• **Scene change data**:
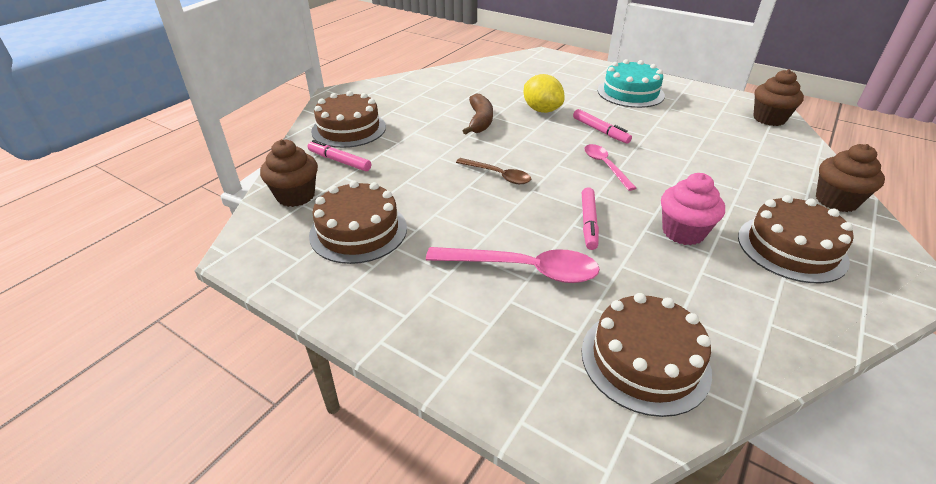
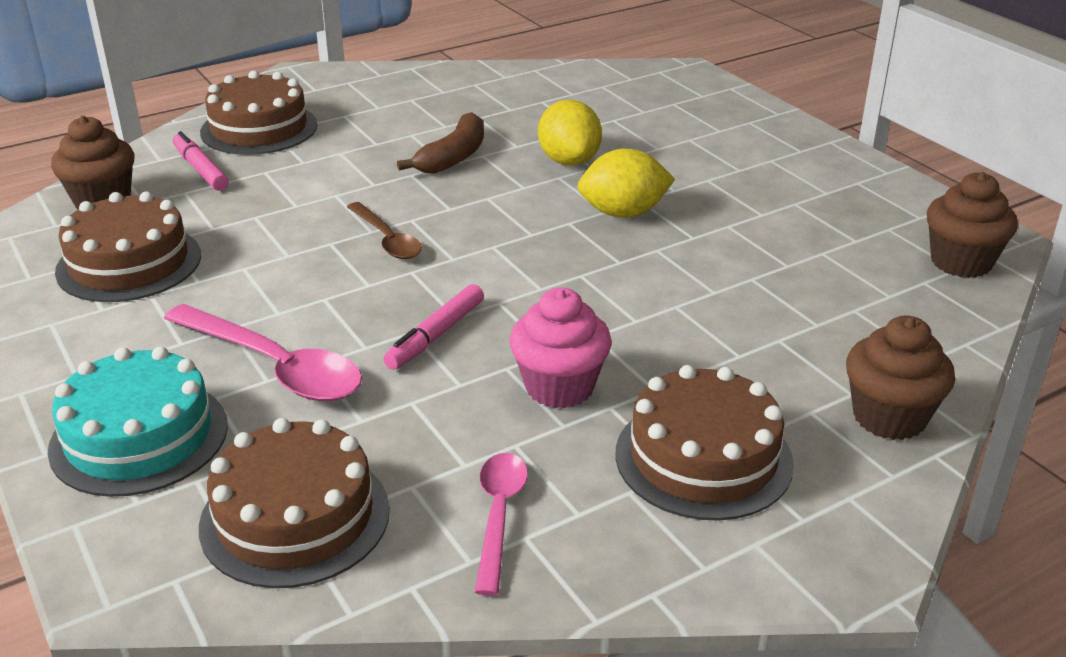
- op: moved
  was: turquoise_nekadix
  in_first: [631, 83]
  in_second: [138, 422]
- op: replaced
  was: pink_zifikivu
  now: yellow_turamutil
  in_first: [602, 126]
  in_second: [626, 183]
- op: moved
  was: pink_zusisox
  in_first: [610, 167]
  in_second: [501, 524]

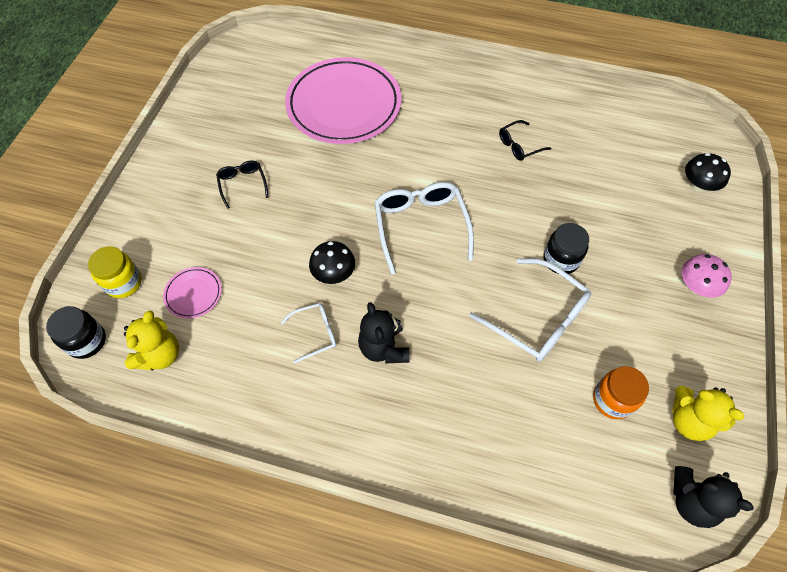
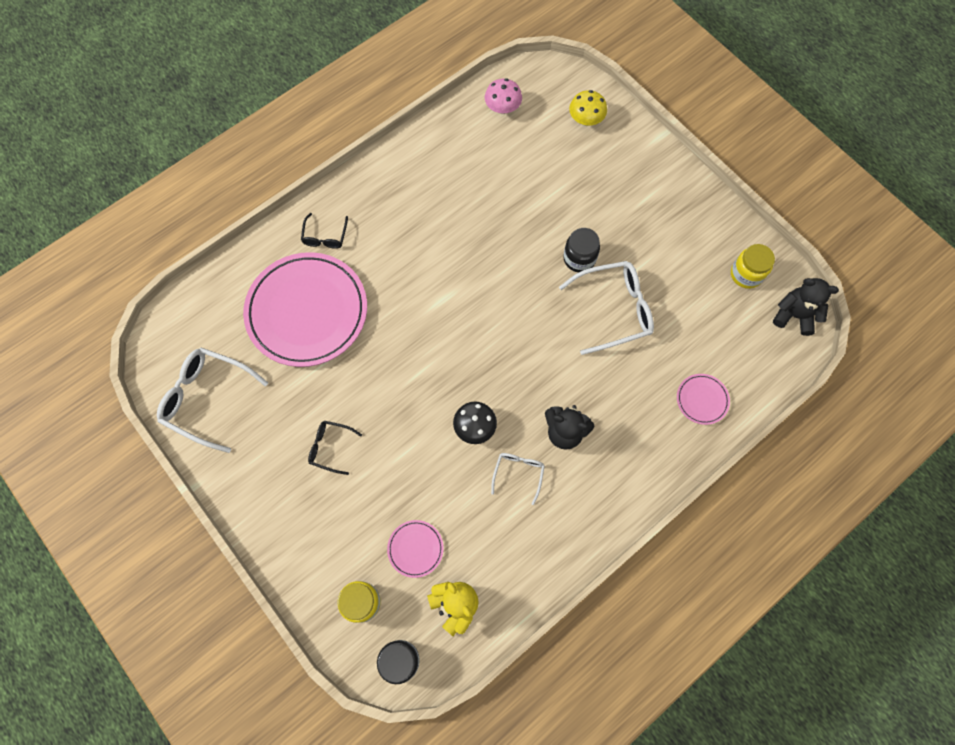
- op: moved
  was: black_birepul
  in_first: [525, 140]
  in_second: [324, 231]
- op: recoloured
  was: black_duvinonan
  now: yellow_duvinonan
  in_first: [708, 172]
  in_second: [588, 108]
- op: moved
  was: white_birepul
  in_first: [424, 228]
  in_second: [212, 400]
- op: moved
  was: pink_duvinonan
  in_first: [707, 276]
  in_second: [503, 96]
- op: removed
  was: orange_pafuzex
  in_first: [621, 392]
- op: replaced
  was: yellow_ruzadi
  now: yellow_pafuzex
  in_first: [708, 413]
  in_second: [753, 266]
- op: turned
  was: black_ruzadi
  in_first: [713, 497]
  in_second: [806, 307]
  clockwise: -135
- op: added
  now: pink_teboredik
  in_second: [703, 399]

• **Work request**:
Take exactly the lines from the one containing "was: turquoise_nekadix" through the one containing "in_first: [610, 167]" in the data above, and output them with nothing added.

• **Task solution**:
  was: turquoise_nekadix
  in_first: [631, 83]
  in_second: [138, 422]
- op: replaced
  was: pink_zifikivu
  now: yellow_turamutil
  in_first: [602, 126]
  in_second: [626, 183]
- op: moved
  was: pink_zusisox
  in_first: [610, 167]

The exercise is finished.